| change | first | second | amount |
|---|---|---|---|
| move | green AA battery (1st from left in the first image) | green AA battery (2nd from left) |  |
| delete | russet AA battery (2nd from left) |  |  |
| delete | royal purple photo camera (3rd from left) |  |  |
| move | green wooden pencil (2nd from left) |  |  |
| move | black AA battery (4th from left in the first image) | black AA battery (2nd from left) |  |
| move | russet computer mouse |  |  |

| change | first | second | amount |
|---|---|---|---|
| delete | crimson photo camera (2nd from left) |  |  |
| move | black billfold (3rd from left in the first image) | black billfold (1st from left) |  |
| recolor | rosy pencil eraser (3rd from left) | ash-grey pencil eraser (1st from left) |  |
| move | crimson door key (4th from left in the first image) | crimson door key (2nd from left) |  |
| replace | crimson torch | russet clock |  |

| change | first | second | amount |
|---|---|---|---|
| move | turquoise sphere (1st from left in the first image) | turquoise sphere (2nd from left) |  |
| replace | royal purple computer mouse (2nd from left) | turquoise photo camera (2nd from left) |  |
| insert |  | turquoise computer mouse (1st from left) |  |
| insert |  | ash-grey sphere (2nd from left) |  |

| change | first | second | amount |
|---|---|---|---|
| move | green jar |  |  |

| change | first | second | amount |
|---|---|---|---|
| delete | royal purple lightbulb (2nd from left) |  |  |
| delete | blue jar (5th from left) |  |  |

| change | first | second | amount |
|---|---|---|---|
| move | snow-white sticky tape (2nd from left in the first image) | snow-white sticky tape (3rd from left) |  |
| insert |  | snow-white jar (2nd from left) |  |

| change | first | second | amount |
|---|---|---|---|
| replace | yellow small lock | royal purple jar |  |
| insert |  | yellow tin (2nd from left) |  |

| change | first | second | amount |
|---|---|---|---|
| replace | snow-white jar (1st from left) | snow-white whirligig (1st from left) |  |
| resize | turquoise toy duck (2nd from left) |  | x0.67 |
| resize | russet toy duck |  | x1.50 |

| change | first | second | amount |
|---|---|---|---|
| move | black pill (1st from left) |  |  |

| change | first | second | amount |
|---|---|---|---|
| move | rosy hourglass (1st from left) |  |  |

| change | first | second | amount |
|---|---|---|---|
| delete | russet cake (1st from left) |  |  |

########################################

**TASK:** Answer with one number: how many lines in the listing hold "battery".

**ANSWER TO THE PROBLEM:** 3